▶ **Your objective**:
The expected result is an exact restatement of the data, free of pictures.

▶ **Dataset section**:
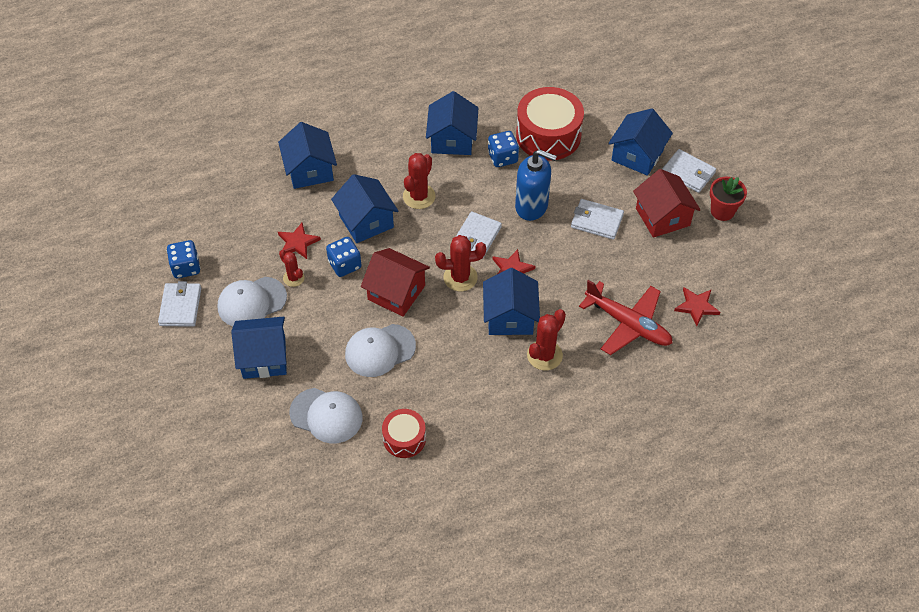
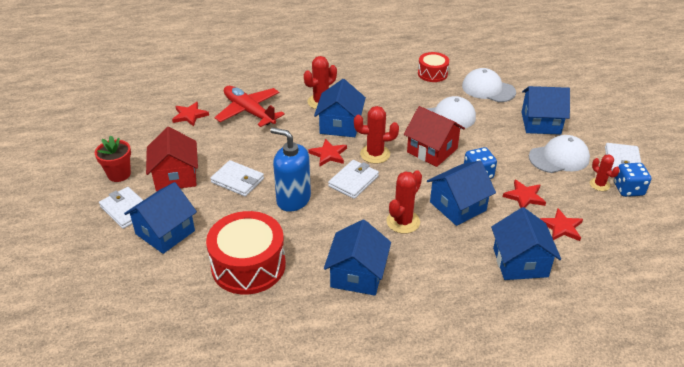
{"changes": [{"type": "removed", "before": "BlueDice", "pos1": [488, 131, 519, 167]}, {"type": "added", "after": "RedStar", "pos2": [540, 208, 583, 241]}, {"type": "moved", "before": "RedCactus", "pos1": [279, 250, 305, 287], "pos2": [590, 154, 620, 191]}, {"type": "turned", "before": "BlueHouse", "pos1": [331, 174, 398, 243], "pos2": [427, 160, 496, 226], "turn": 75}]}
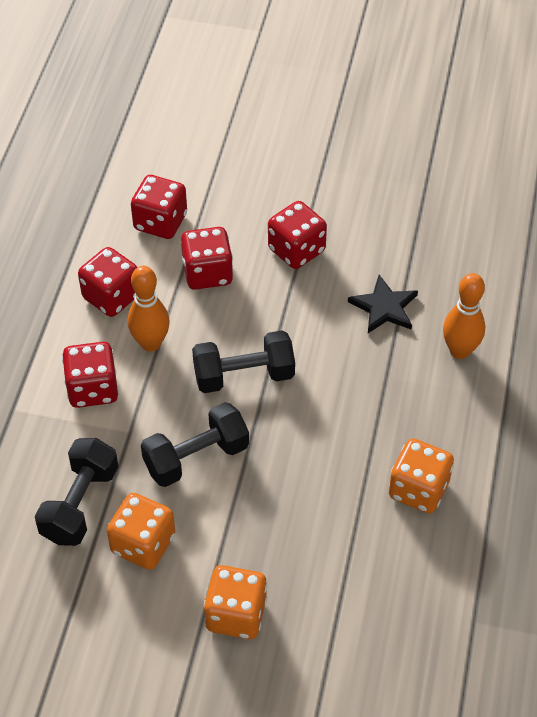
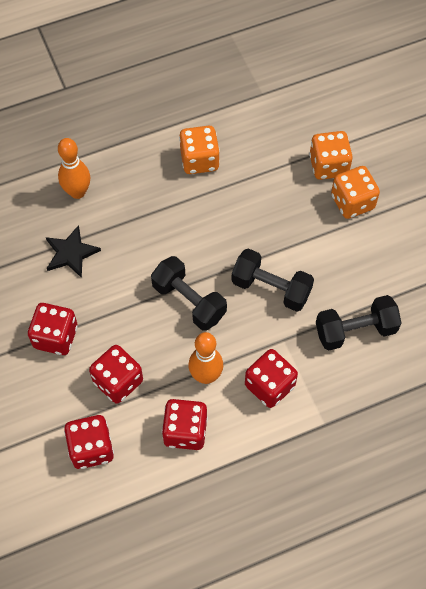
{"changes": [{"type": "moved", "before": "OrangeDice", "pos1": [107, 493, 175, 570], "pos2": [309, 131, 353, 180]}]}
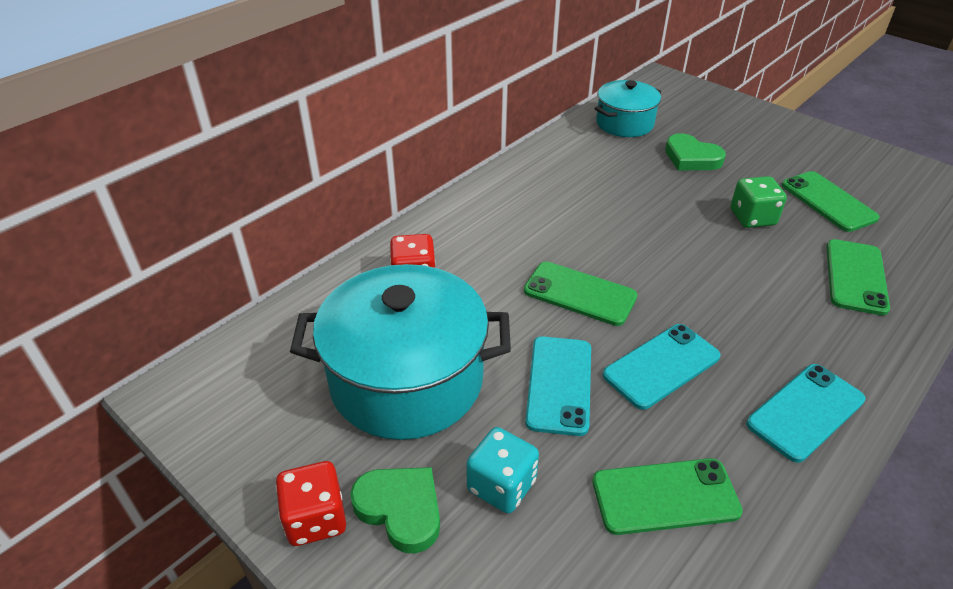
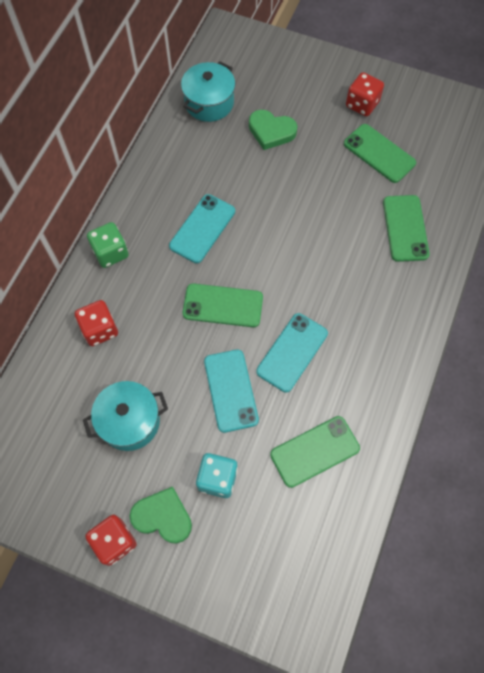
{"changes": [{"type": "added", "after": "RedDice", "pos2": [346, 72, 384, 116]}, {"type": "moved", "before": "GreenDice", "pos1": [731, 176, 787, 228], "pos2": [87, 222, 129, 268]}, {"type": "moved", "before": "TurquoisePhone", "pos1": [746, 364, 866, 463], "pos2": [169, 194, 235, 263]}, {"type": "resized", "before": "TurquoisePot", "pos1": [290, 264, 511, 440], "pos2": [83, 381, 168, 451], "scale": 0.57}]}
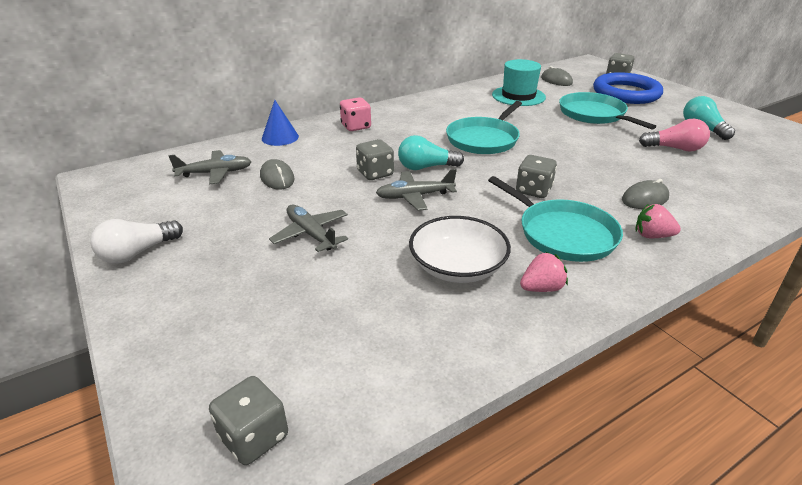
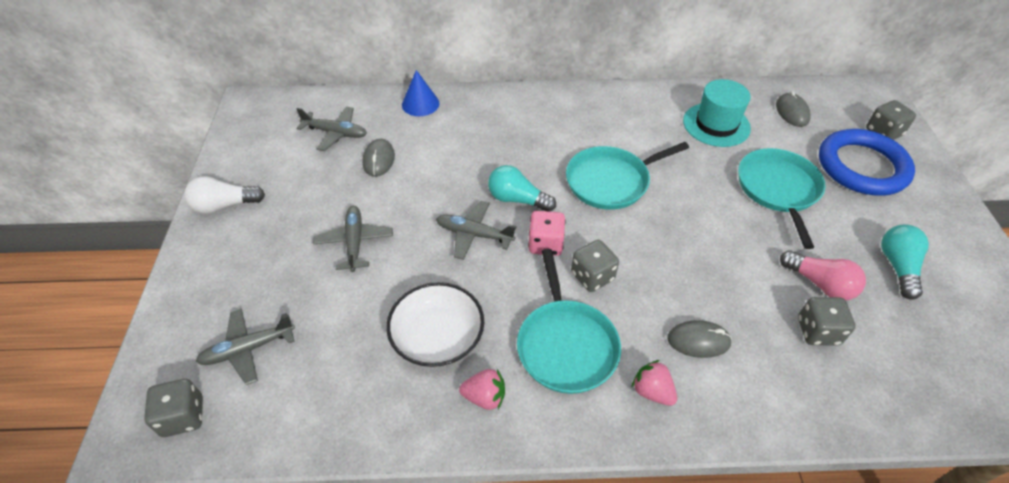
{"changes": [{"type": "added", "after": "GreyPlane", "pos2": [196, 309, 295, 385]}, {"type": "moved", "before": "PinkDice", "pos1": [340, 97, 371, 131], "pos2": [528, 211, 566, 256]}, {"type": "moved", "before": "GreyDice", "pos1": [356, 139, 394, 180], "pos2": [798, 297, 856, 346]}]}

▶ **Exercise result**:
{"changes": [{"type": "removed", "before": "BlueDice", "pos1": [488, 131, 519, 167]}, {"type": "added", "after": "RedStar", "pos2": [540, 208, 583, 241]}, {"type": "moved", "before": "RedCactus", "pos1": [279, 250, 305, 287], "pos2": [590, 154, 620, 191]}, {"type": "turned", "before": "BlueHouse", "pos1": [331, 174, 398, 243], "pos2": [427, 160, 496, 226], "turn": 75}]}
{"changes": [{"type": "moved", "before": "OrangeDice", "pos1": [107, 493, 175, 570], "pos2": [309, 131, 353, 180]}]}
{"changes": [{"type": "added", "after": "RedDice", "pos2": [346, 72, 384, 116]}, {"type": "moved", "before": "GreenDice", "pos1": [731, 176, 787, 228], "pos2": [87, 222, 129, 268]}, {"type": "moved", "before": "TurquoisePhone", "pos1": [746, 364, 866, 463], "pos2": [169, 194, 235, 263]}, {"type": "resized", "before": "TurquoisePot", "pos1": [290, 264, 511, 440], "pos2": [83, 381, 168, 451], "scale": 0.57}]}
{"changes": [{"type": "added", "after": "GreyPlane", "pos2": [196, 309, 295, 385]}, {"type": "moved", "before": "PinkDice", "pos1": [340, 97, 371, 131], "pos2": [528, 211, 566, 256]}, {"type": "moved", "before": "GreyDice", "pos1": [356, 139, 394, 180], "pos2": [798, 297, 856, 346]}]}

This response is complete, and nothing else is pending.